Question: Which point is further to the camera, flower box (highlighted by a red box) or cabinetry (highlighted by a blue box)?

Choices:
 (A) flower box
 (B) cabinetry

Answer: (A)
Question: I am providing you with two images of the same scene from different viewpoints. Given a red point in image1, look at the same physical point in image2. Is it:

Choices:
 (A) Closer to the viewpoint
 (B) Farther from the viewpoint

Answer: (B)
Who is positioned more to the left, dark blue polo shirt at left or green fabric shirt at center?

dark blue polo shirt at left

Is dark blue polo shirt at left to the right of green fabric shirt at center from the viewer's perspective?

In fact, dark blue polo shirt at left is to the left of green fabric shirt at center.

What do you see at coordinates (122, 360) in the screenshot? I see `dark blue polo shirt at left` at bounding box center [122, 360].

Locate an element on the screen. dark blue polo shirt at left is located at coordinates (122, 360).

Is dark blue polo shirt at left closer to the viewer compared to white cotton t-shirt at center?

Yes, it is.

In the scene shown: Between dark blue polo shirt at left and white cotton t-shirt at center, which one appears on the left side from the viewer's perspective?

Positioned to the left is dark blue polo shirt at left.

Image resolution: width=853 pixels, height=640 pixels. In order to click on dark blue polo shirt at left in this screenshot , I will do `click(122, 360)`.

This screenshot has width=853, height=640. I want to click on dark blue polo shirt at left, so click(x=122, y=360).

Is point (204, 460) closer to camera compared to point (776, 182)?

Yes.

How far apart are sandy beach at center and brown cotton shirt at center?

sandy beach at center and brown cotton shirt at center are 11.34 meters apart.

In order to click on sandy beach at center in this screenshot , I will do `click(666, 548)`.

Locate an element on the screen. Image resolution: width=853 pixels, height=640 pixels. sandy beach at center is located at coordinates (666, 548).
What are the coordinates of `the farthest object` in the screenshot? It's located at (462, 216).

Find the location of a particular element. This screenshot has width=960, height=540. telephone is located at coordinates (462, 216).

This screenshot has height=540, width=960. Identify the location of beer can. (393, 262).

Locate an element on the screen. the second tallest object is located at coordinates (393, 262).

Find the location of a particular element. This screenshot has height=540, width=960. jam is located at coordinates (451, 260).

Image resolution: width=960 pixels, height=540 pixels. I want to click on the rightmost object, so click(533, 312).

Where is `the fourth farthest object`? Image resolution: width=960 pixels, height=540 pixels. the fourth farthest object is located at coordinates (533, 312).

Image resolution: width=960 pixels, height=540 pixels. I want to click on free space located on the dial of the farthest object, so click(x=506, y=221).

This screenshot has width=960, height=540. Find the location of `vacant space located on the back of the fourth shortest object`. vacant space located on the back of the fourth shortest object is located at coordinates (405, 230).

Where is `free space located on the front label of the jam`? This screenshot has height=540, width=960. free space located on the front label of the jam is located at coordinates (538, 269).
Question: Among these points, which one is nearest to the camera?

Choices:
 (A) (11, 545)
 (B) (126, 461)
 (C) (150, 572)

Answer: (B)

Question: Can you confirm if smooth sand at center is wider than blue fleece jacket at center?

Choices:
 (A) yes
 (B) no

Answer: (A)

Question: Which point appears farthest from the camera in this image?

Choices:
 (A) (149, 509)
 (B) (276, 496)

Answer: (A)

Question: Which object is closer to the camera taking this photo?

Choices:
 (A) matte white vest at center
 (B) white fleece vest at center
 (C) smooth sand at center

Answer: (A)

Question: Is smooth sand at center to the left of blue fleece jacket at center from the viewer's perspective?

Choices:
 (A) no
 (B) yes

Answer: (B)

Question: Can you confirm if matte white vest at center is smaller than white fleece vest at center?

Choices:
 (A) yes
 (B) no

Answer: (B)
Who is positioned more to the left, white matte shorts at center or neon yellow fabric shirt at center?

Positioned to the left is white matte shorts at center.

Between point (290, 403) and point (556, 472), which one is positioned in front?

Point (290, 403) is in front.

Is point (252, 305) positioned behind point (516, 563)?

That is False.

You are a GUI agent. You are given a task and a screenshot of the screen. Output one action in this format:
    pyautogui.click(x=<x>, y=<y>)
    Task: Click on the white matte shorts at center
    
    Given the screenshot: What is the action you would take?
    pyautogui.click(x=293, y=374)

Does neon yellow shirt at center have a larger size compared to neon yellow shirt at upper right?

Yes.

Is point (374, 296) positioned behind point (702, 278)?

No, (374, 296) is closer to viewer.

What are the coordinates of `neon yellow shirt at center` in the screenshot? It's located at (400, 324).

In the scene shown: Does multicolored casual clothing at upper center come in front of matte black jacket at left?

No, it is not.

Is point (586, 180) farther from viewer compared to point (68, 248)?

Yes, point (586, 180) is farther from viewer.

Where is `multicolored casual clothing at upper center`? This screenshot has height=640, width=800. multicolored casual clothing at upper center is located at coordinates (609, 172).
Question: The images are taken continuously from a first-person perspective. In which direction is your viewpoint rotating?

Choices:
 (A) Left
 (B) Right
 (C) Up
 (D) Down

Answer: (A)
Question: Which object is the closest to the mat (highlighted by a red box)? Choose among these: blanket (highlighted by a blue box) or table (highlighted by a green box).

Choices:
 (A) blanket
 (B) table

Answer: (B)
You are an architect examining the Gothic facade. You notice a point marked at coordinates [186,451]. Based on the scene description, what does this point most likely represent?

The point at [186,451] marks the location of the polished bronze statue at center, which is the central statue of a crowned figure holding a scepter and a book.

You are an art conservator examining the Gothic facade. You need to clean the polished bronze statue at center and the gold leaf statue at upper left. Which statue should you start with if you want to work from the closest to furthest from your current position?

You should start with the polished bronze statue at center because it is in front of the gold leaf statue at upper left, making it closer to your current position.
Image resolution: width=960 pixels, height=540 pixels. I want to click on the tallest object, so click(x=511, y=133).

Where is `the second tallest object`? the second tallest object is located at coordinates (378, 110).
****************
AIM: Repeat the lines of the items word for word, beginning at the line that contains "Positioned to the left is dark" and stopping after the line that contains "sandy beach at center and brown cotton shirt at center are".

WRITTEN SOLUTION:
Positioned to the left is dark blue polo shirt at left.

Image resolution: width=853 pixels, height=640 pixels. In order to click on dark blue polo shirt at left in this screenshot , I will do `click(122, 360)`.

This screenshot has width=853, height=640. I want to click on dark blue polo shirt at left, so click(x=122, y=360).

Is point (204, 460) closer to camera compared to point (776, 182)?

Yes.

How far apart are sandy beach at center and brown cotton shirt at center?

sandy beach at center and brown cotton shirt at center are 11.34 meters apart.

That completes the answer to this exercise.